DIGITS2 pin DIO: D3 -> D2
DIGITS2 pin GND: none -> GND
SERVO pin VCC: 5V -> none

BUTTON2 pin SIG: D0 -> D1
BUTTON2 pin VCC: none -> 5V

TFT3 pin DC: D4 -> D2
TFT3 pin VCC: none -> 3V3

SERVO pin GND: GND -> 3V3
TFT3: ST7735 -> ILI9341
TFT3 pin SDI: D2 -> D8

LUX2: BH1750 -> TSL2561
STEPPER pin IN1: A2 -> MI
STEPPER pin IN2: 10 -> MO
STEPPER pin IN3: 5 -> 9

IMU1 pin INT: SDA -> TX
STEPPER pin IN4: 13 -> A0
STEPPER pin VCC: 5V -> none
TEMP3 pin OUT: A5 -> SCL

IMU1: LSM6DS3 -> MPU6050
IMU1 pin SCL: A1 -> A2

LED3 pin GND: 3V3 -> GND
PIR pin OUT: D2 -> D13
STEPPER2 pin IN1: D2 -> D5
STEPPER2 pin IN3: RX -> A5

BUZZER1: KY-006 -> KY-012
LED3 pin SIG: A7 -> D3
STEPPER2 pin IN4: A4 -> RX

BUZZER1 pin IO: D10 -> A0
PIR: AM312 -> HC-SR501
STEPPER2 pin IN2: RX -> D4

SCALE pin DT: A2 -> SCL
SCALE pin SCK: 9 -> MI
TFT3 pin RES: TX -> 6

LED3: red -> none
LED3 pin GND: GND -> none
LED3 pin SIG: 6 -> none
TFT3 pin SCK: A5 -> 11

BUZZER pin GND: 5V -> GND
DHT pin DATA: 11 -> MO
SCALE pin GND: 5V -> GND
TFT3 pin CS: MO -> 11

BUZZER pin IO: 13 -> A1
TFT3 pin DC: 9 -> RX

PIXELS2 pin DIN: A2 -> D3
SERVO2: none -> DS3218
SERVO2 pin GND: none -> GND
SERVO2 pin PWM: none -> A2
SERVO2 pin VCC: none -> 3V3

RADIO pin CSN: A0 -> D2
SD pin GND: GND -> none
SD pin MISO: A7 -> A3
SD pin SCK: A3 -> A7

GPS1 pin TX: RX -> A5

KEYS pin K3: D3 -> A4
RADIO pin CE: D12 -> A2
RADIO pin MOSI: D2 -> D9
******
▸ **Brief**
Reproduce the line that contains "DHT pin DATA: 11 -> MO" and each line after it through the last line of the entries above, exactly; leave out all earlier lines.

▸ **Your response**
DHT pin DATA: 11 -> MO
SCALE pin GND: 5V -> GND
TFT3 pin CS: MO -> 11

BUZZER pin IO: 13 -> A1
TFT3 pin DC: 9 -> RX

PIXELS2 pin DIN: A2 -> D3
SERVO2: none -> DS3218
SERVO2 pin GND: none -> GND
SERVO2 pin PWM: none -> A2
SERVO2 pin VCC: none -> 3V3

RADIO pin CSN: A0 -> D2
SD pin GND: GND -> none
SD pin MISO: A7 -> A3
SD pin SCK: A3 -> A7

GPS1 pin TX: RX -> A5

KEYS pin K3: D3 -> A4
RADIO pin CE: D12 -> A2
RADIO pin MOSI: D2 -> D9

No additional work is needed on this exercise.